*Data for the task*:
-- Opening Marker --

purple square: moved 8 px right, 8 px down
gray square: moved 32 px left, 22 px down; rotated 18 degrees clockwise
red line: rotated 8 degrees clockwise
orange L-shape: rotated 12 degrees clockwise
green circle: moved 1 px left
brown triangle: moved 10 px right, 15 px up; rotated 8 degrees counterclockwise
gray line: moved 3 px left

-- Closing Marker --
-- Opening Marker --

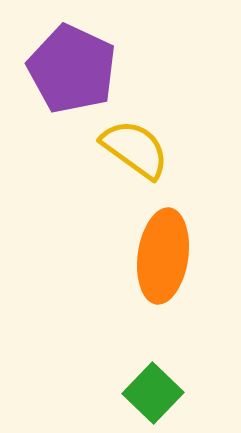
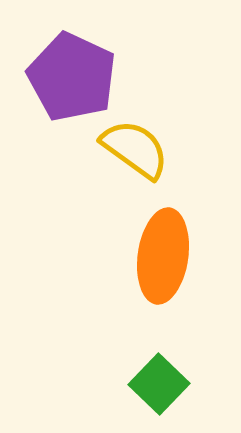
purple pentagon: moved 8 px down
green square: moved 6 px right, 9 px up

-- Closing Marker --

*What is required*:
Wherever the word "moved" appears in the entries above, copy that whole line.

*Answer to this exercise*:
purple square: moved 8 px right, 8 px down
gray square: moved 32 px left, 22 px down; rotated 18 degrees clockwise
green circle: moved 1 px left
brown triangle: moved 10 px right, 15 px up; rotated 8 degrees counterclockwise
gray line: moved 3 px left
purple pentagon: moved 8 px down
green square: moved 6 px right, 9 px up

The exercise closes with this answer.